*** Block opens ***

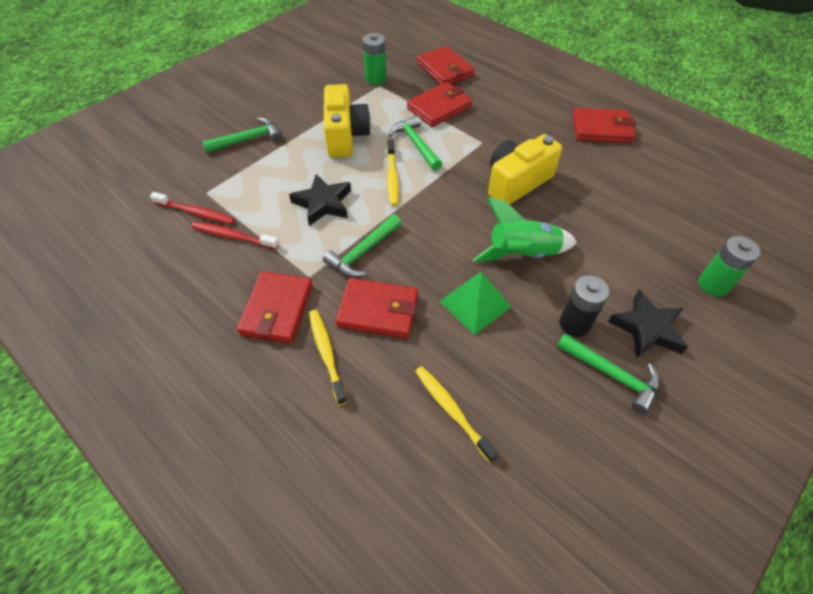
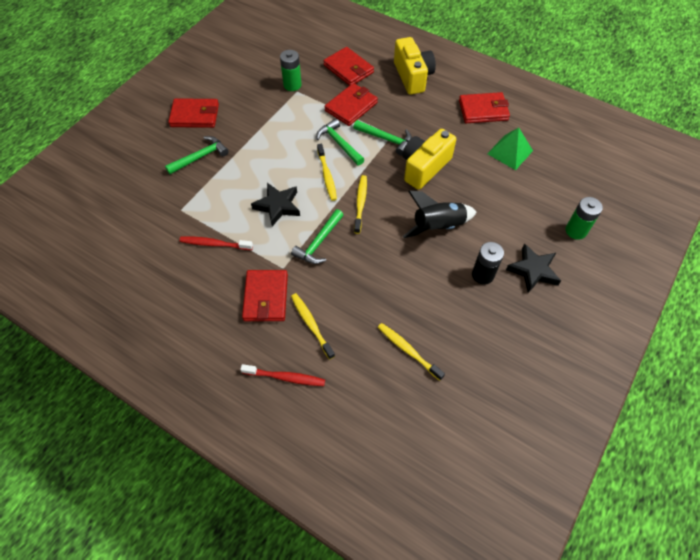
camera: 10 degrees left, 5 degrees up
red toothbrush [150,192,235,224] -> red toothbrush moved to [240,364,325,386]
yellow camera [324,84,371,157] -> yellow camera moved to [394,37,436,95]
red wallet [335,278,418,339] -> red wallet moved to [168,98,219,128]
green pyramid [439,272,512,335] -> green pyramid moved to [487,128,533,170]
green rocket [473,197,577,262] -> black rocket [403,191,476,238]
green hammer [557,334,660,414] -> green hammer moved to [353,120,412,155]
none -> yellow toothbrush [354,175,367,234]

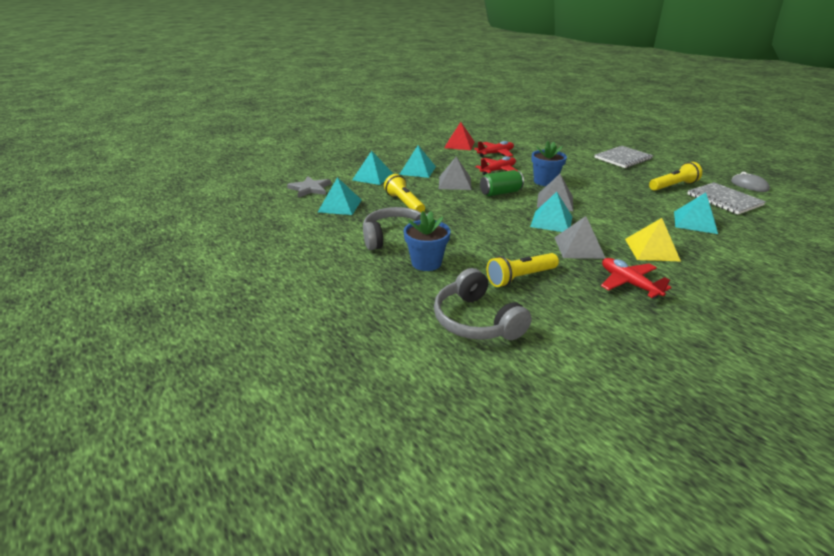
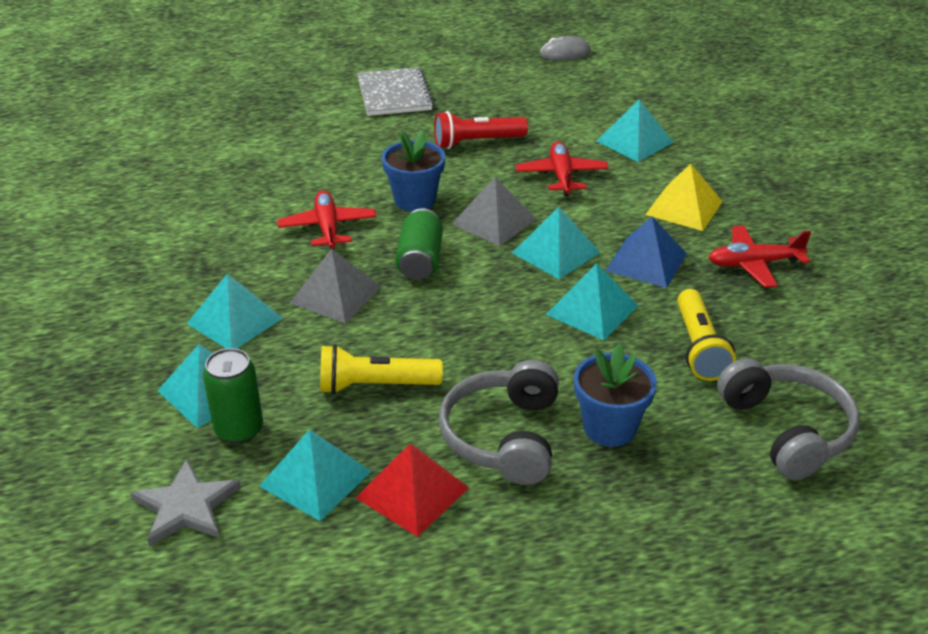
camera: 65 degrees left, 5 degrees up
grey headphones [434,268,532,340] -> grey headphones turned 105 degrees counterclockwise [717,358,860,480]
red pyramid [444,122,475,150] -> red pyramid moved to [356,443,469,537]
red plane [474,141,514,157] -> red plane moved to [516,141,609,196]
grey pyramid [554,216,605,259] -> blue pyramid [605,217,687,288]
yellow flashlight [649,162,702,191] -> none
grey notebook [687,182,766,214] -> none
none -> green can [203,348,263,444]
none -> red flashlight [434,111,528,149]
none -> turquoise pyramid [546,263,638,340]

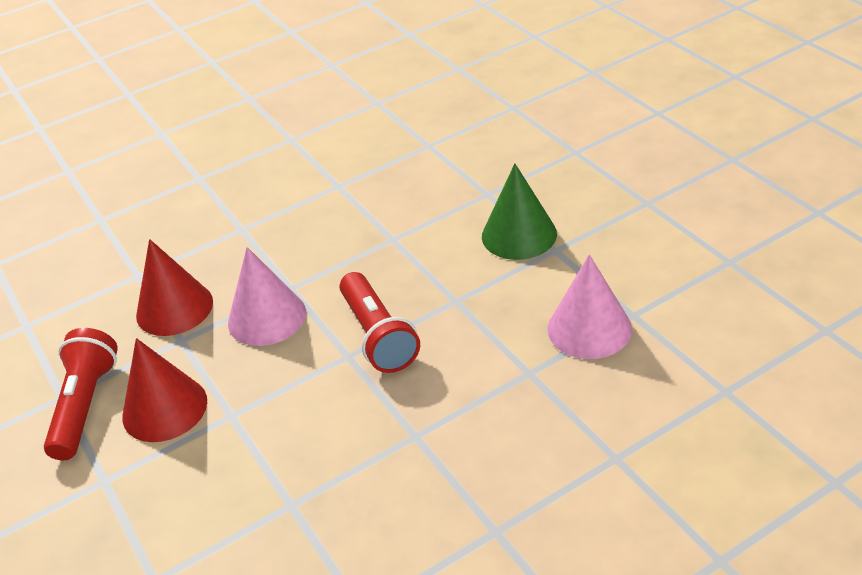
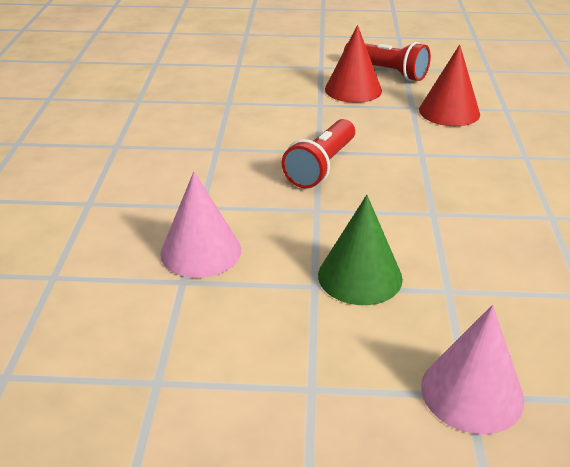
camera: 120 degrees right, 5 degrees down
pink cone [228,247,306,346] -> pink cone moved to [421,305,524,434]
red flashlight [339,272,420,373] -> red flashlight turned 75 degrees counterclockwise [281,119,355,188]

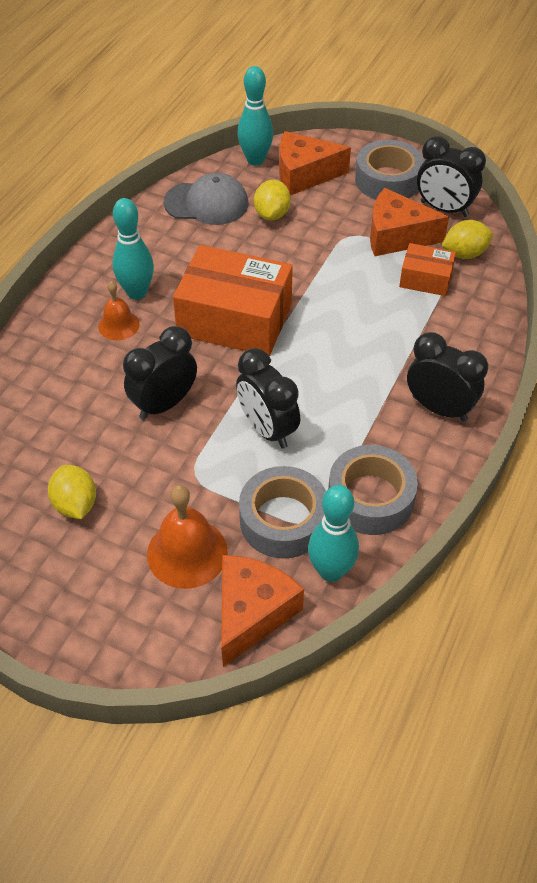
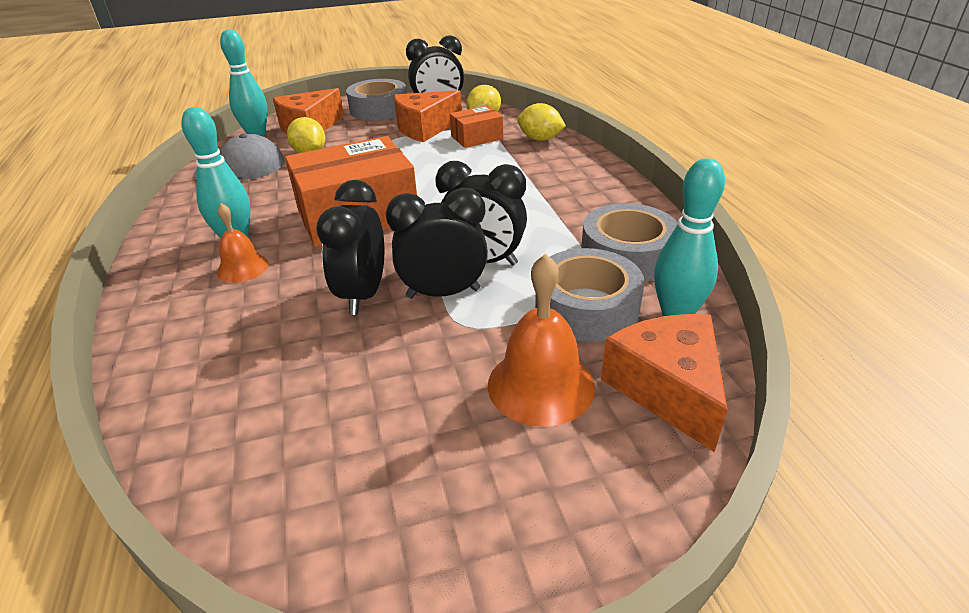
camera: 40 degrees left, 15 degrees down
yellow lemon [48,465,96,519] -> yellow lemon moved to [517,103,566,141]
black clock [407,332,488,422] -> black clock moved to [386,188,488,299]

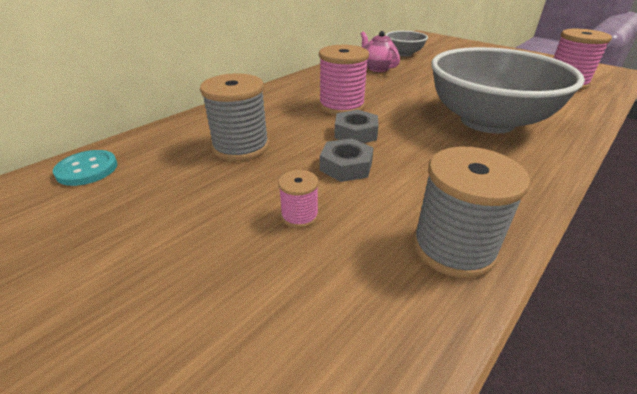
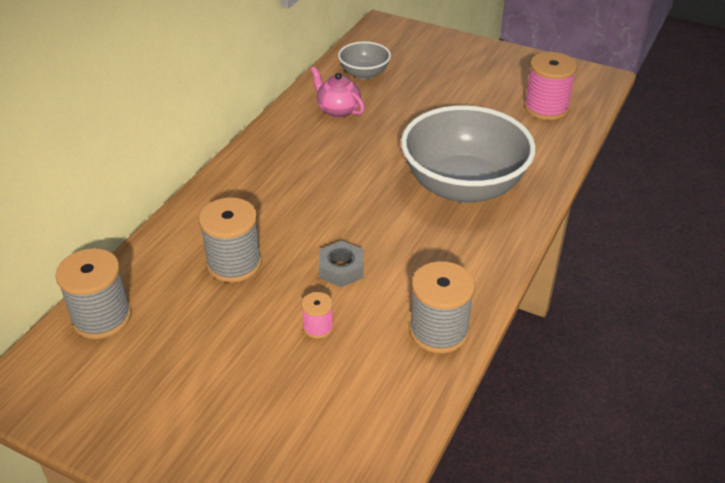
camera: 15 degrees left, 5 degrees up
turquoise button [53,150,118,186] -> grey spool [55,248,132,339]
pink spool [319,45,369,115] -> none
grey nut [334,110,378,143] -> none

*** Block closes ***

- Activity
Work through the records above. Copy every line with the string "left".

- Response below
camera: 10 degrees left, 5 degrees up
camera: 65 degrees left, 5 degrees up
camera: 40 degrees left, 15 degrees down
camera: 15 degrees left, 5 degrees up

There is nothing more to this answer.